* **Exercise**
The records that follow must be repeated exactly, minus the images.
[Records for the exercise]
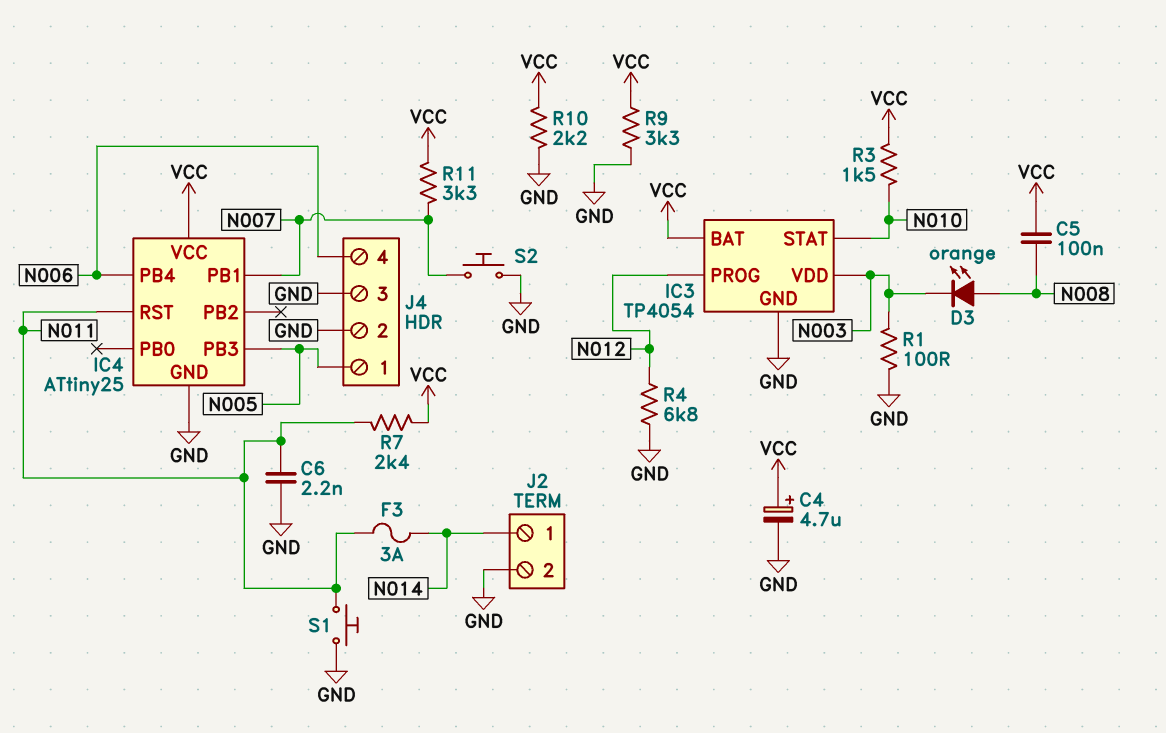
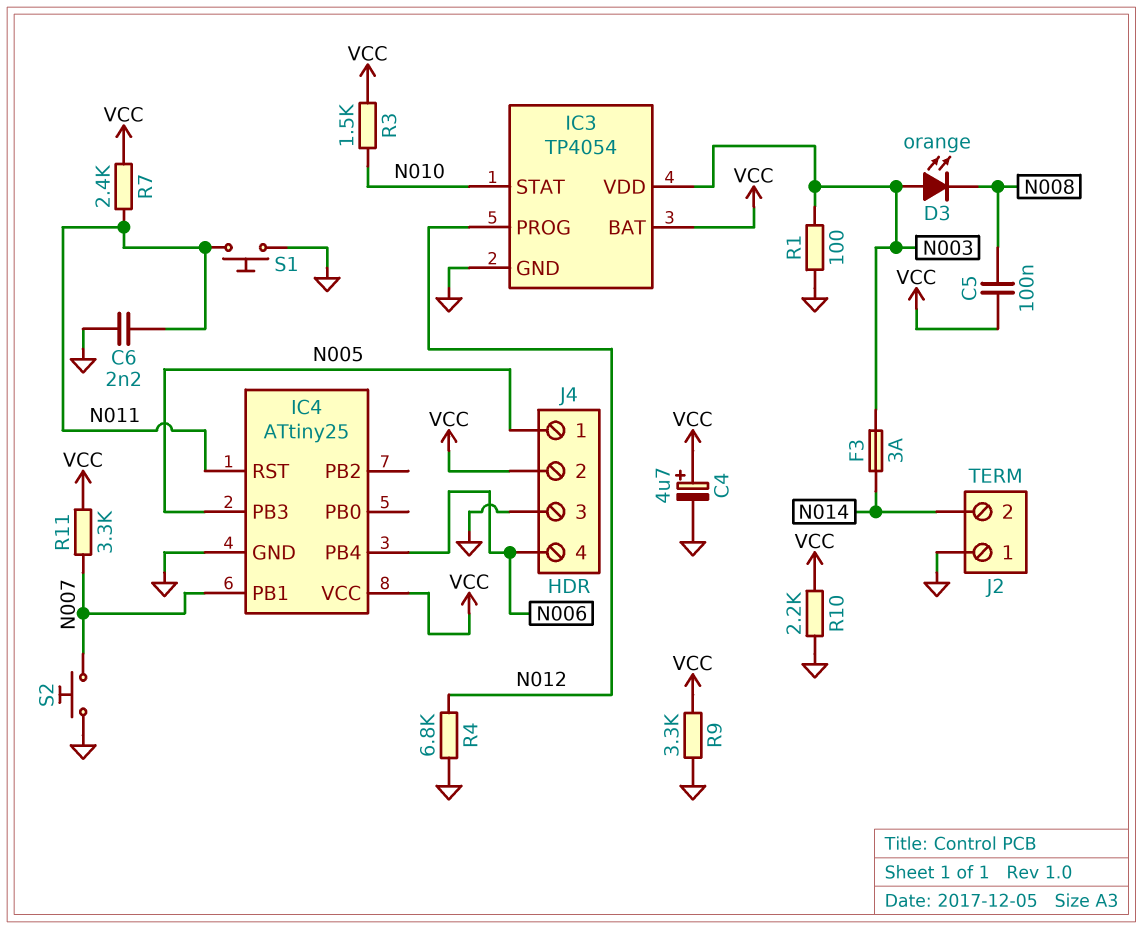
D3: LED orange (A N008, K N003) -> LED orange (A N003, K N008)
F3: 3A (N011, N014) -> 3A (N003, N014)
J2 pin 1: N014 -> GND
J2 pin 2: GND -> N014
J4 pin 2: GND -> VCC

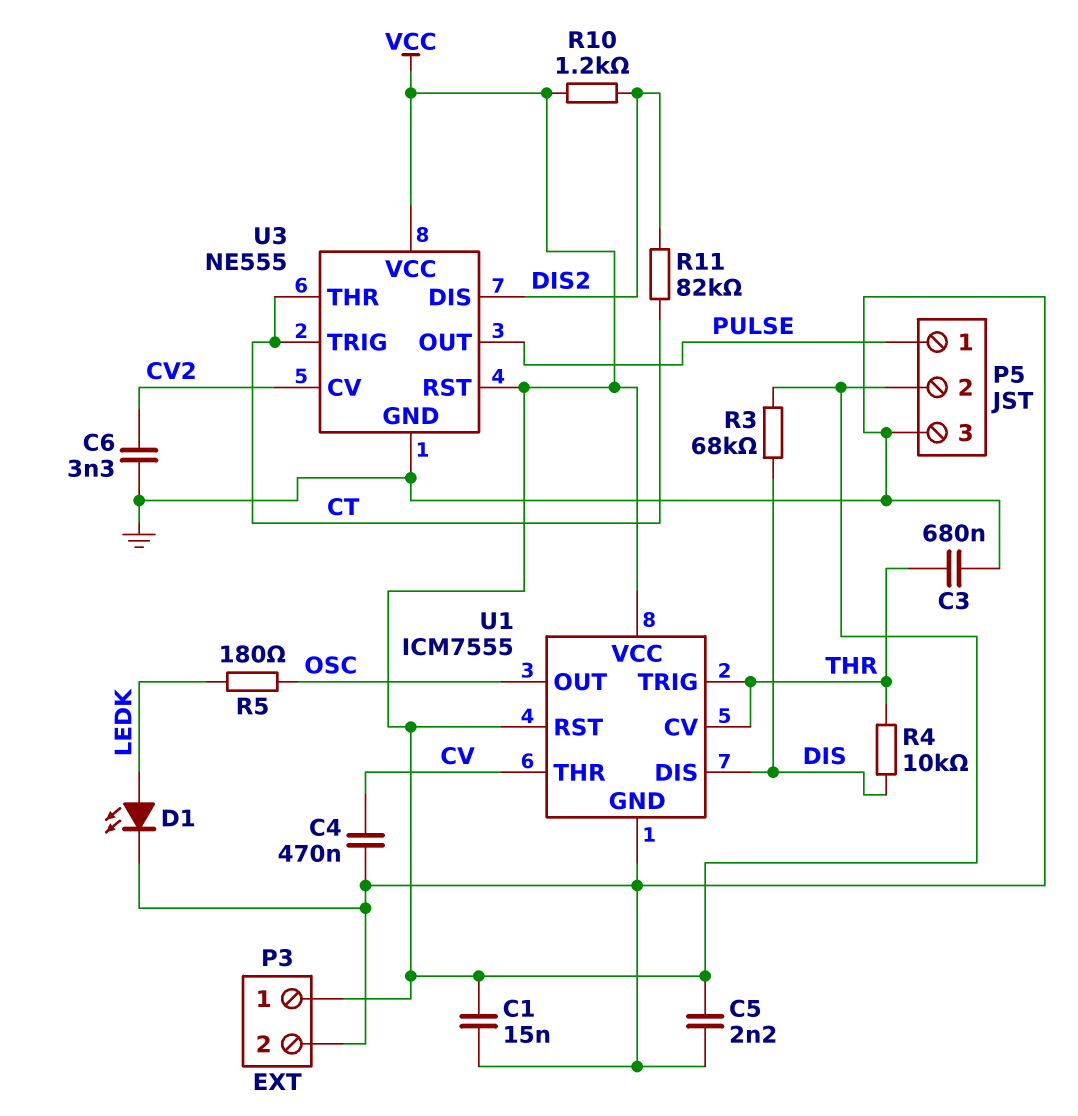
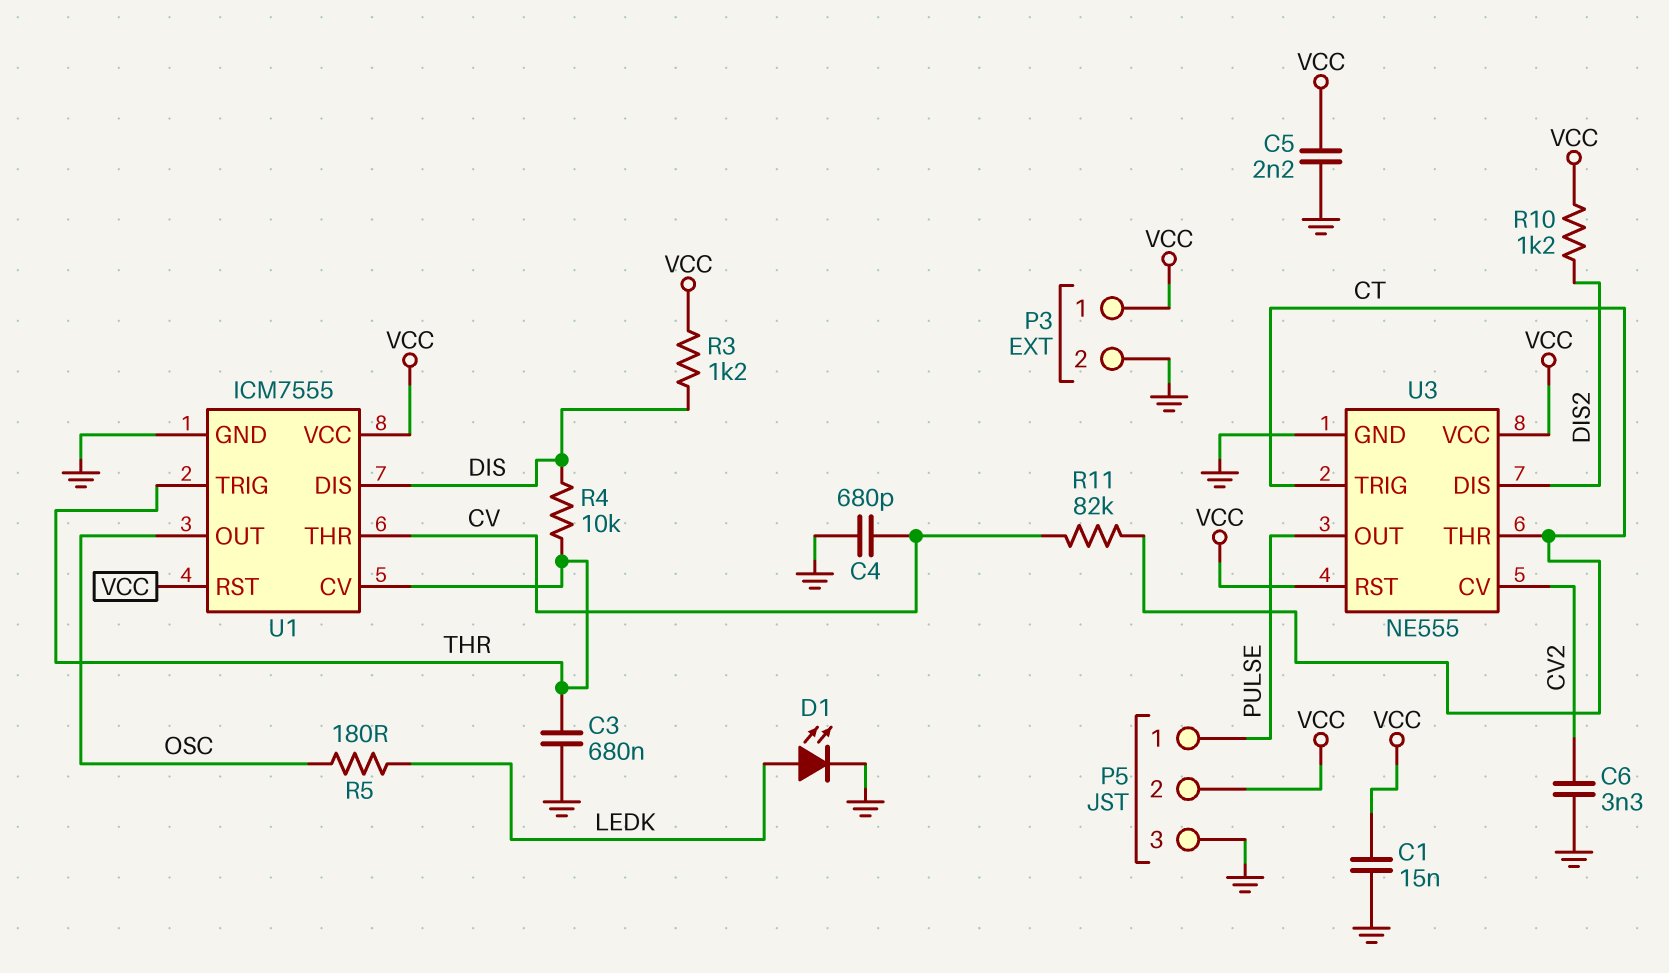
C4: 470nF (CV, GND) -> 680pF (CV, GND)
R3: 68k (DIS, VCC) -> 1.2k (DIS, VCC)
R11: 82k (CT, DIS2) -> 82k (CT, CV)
[/Records for the exercise]
* **Your response**
D3: LED orange (A N008, K N003) -> LED orange (A N003, K N008)
F3: 3A (N011, N014) -> 3A (N003, N014)
J2 pin 1: N014 -> GND
J2 pin 2: GND -> N014
J4 pin 2: GND -> VCC

C4: 470nF (CV, GND) -> 680pF (CV, GND)
R3: 68k (DIS, VCC) -> 1.2k (DIS, VCC)
R11: 82k (CT, DIS2) -> 82k (CT, CV)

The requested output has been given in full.